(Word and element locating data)
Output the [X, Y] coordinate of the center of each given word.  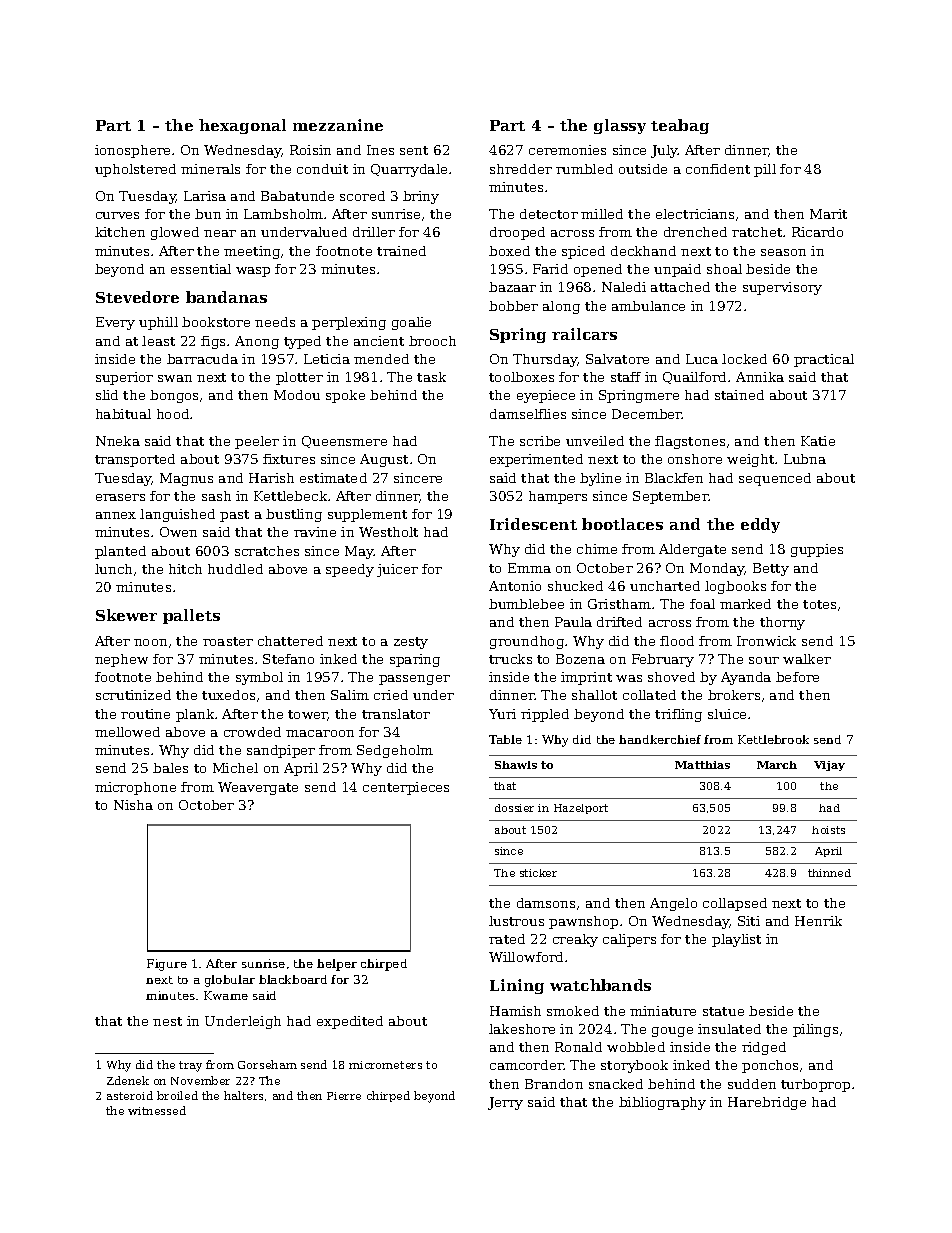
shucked [575, 586]
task [431, 377]
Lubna [805, 459]
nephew [121, 660]
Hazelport [581, 809]
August [384, 460]
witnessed [157, 1110]
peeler [257, 442]
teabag [680, 126]
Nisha [133, 805]
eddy [760, 525]
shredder [521, 169]
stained [739, 395]
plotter [299, 378]
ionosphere [132, 151]
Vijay [829, 766]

• [To be done] Reproduce the records above line for line, leaving out the pictures.

• [Response to this task]
Output the [X, Y] coordinate of the center of each given word.  
shucked [575, 586]
task [431, 377]
Lubna [805, 459]
nephew [121, 660]
Hazelport [581, 809]
August [384, 460]
witnessed [157, 1110]
peeler [257, 442]
teabag [680, 126]
Nisha [133, 805]
eddy [760, 525]
shredder [521, 169]
stained [739, 395]
plotter [299, 378]
ionosphere [132, 151]
Vijay [829, 766]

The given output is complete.